### [RECORDS FOR PROCESSING]

◆ ◆ ◆ ◆ ◆

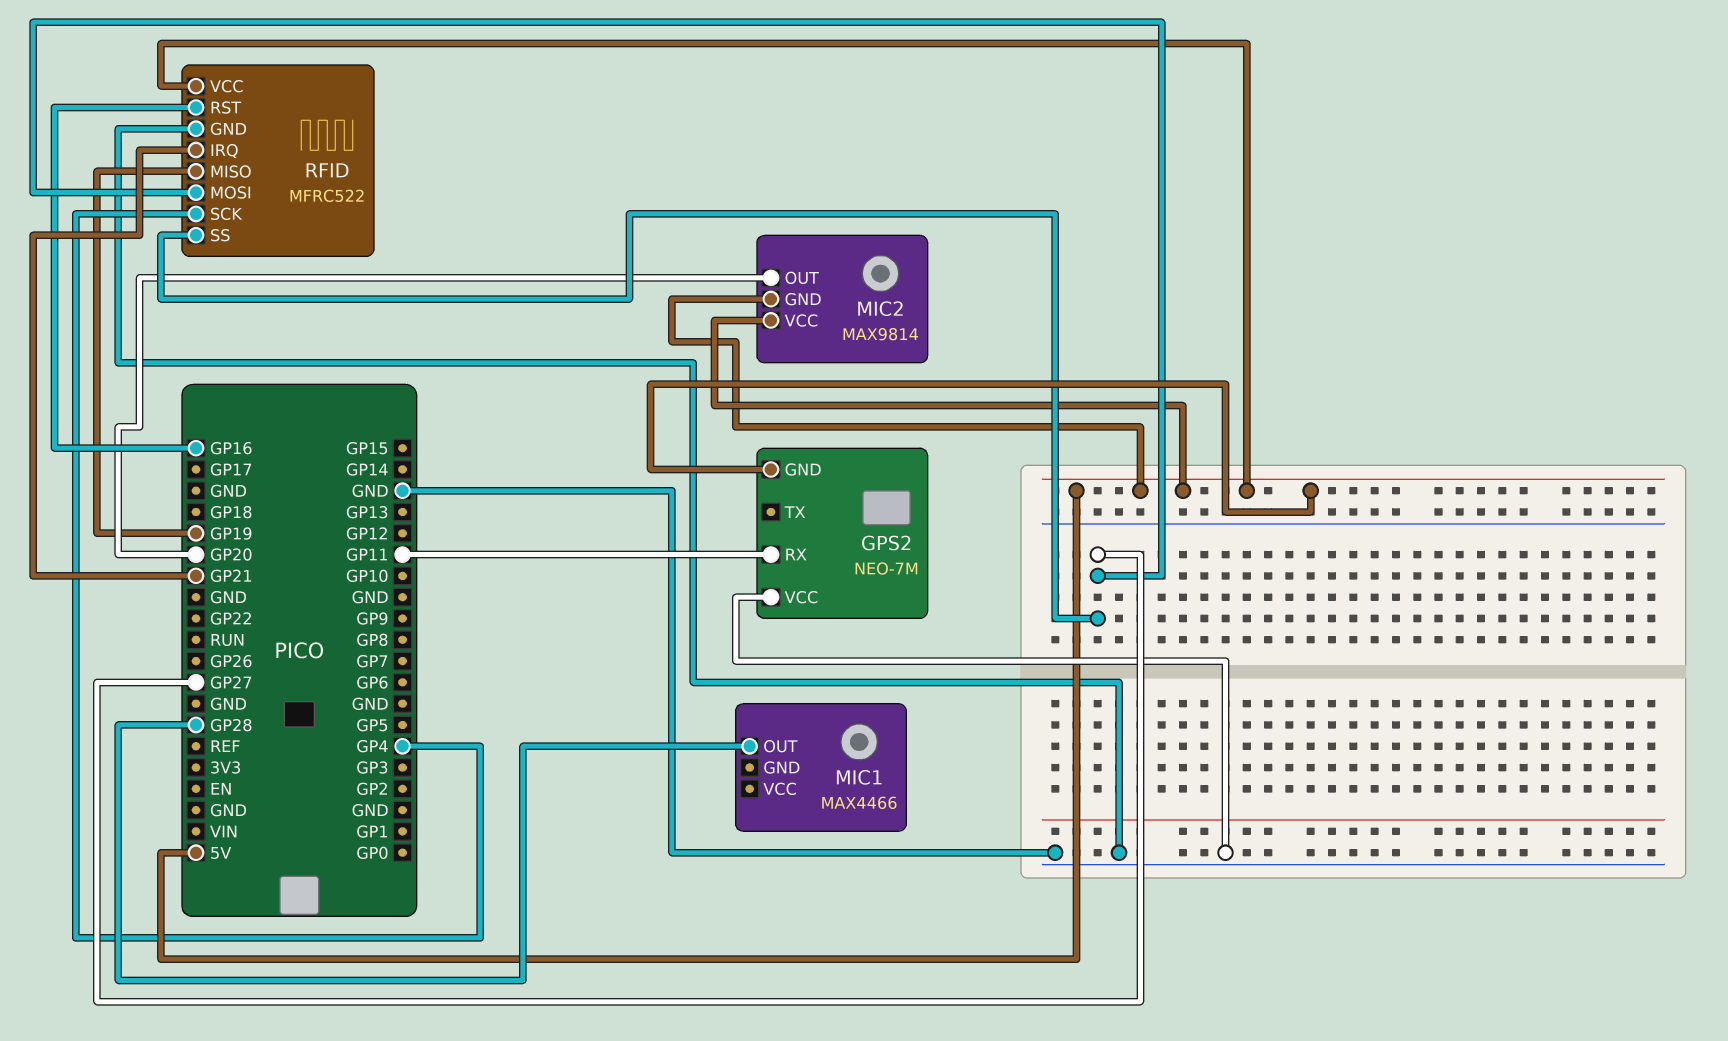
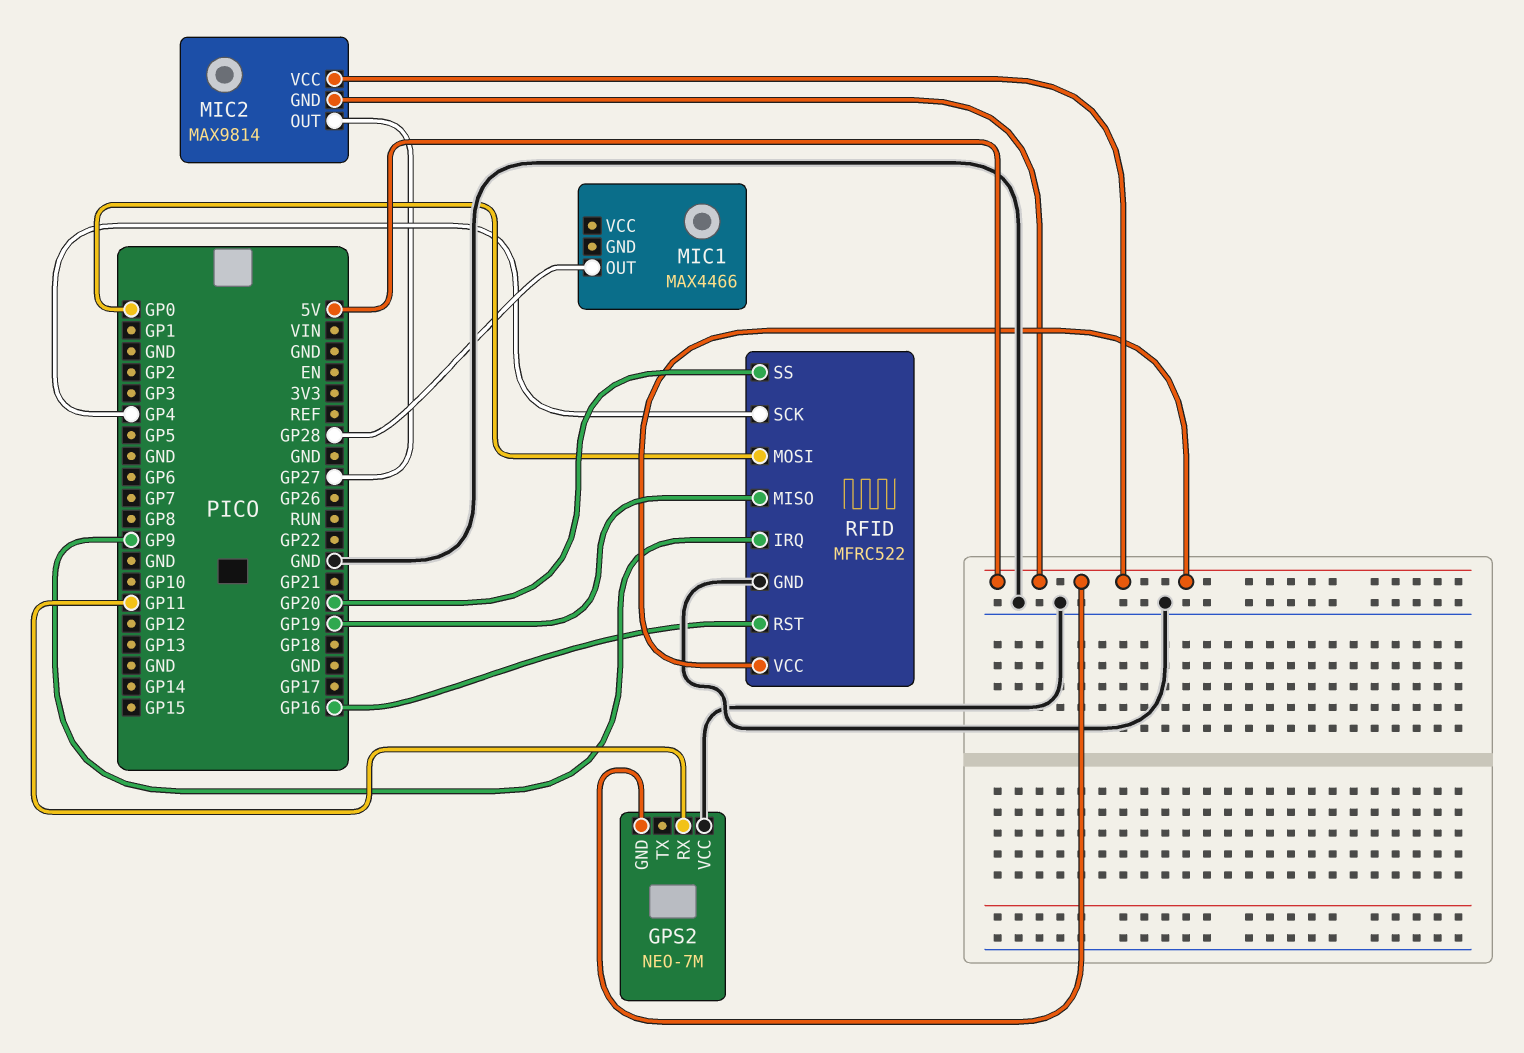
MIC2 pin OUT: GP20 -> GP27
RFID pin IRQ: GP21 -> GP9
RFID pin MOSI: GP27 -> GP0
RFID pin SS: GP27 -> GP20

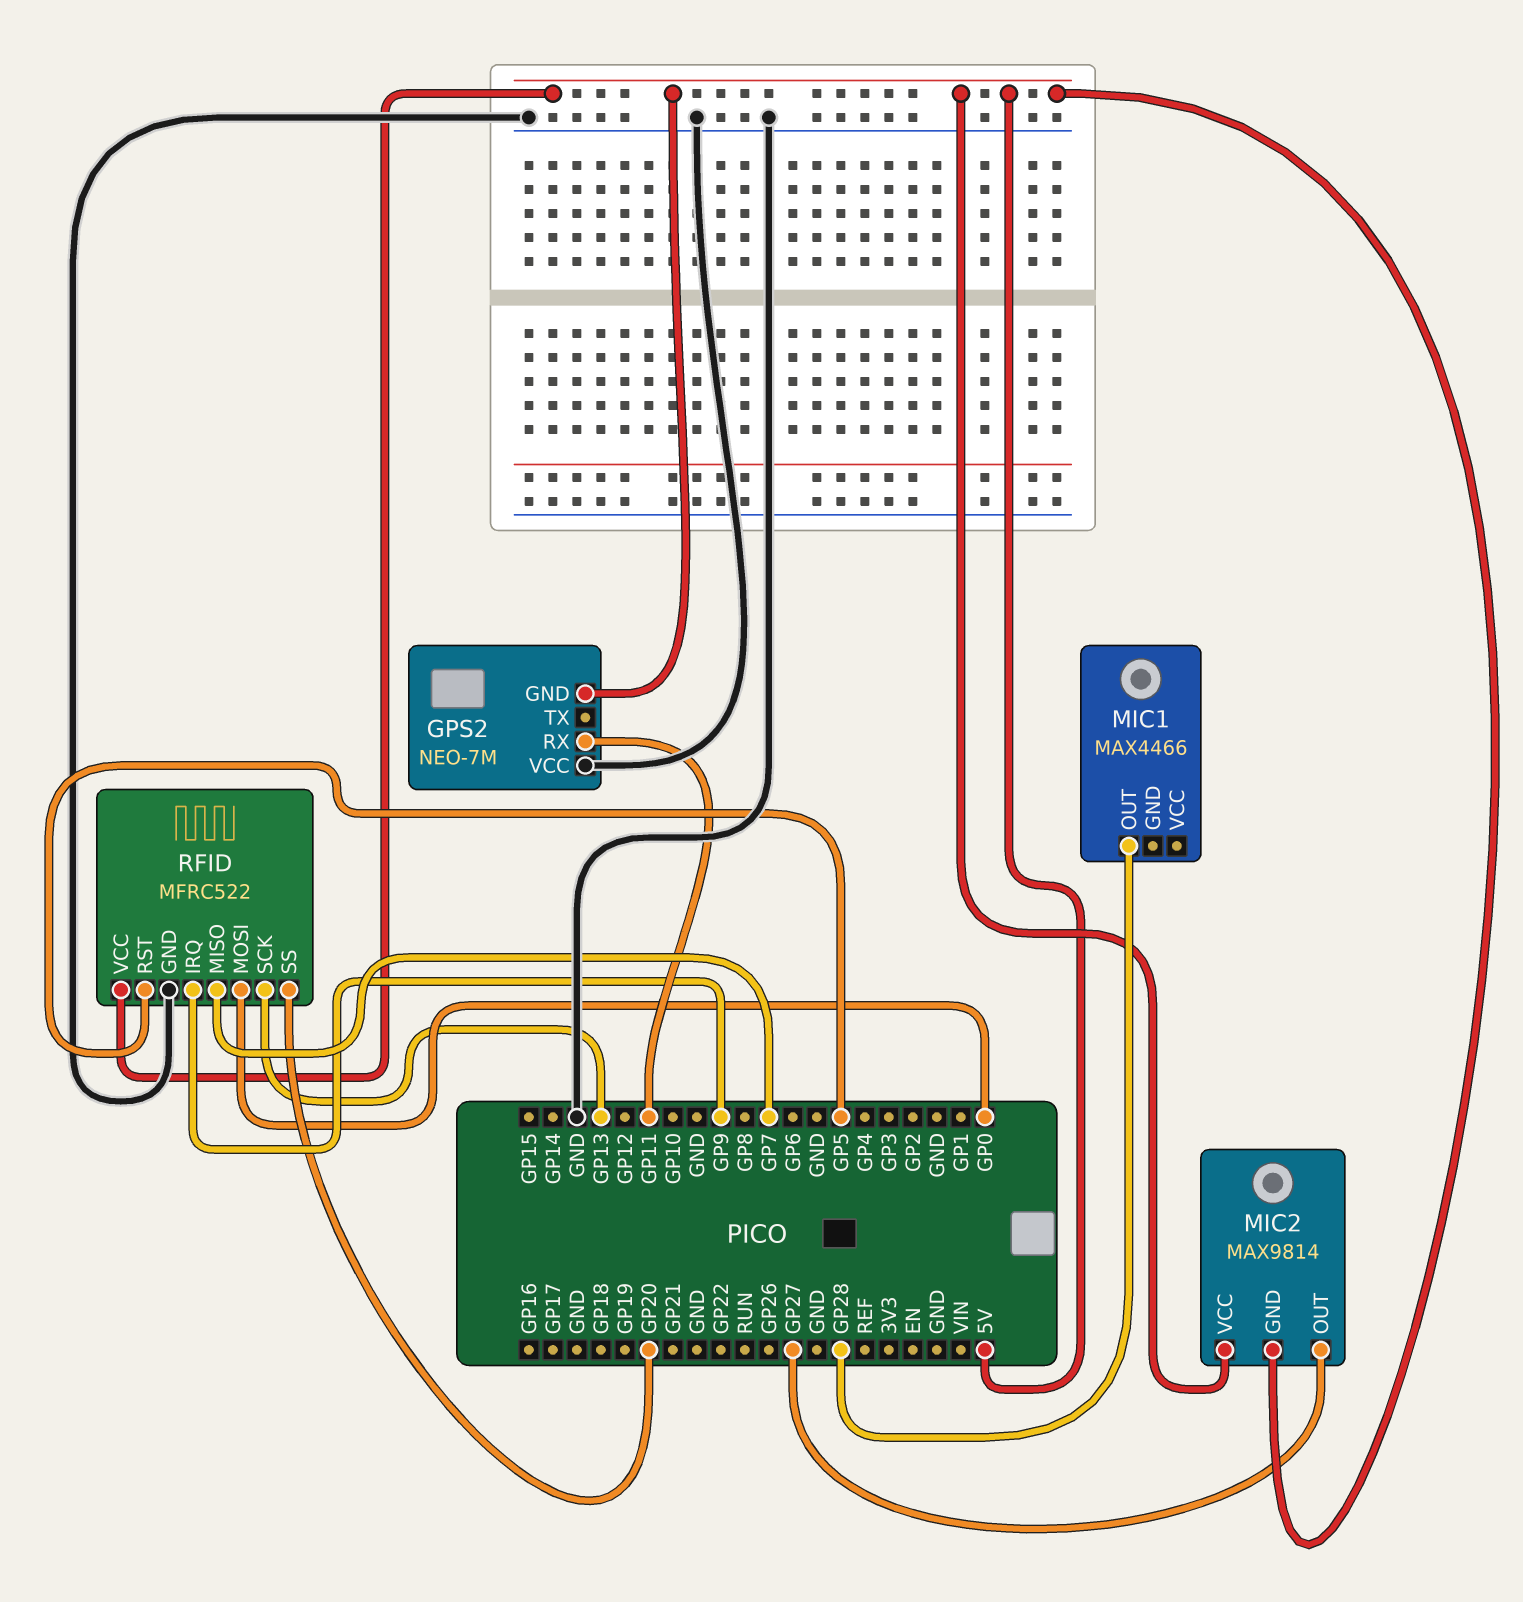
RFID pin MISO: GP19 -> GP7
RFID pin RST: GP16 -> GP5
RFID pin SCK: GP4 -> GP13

◆ ◆ ◆ ◆ ◆

### [WORK TO COMPLETE]
Full copy, no pictures: write out each line of the data exactly as it stands.

### [EXERCISE RESPONSE]
MIC2 pin OUT: GP20 -> GP27
RFID pin IRQ: GP21 -> GP9
RFID pin MOSI: GP27 -> GP0
RFID pin SS: GP27 -> GP20

RFID pin MISO: GP19 -> GP7
RFID pin RST: GP16 -> GP5
RFID pin SCK: GP4 -> GP13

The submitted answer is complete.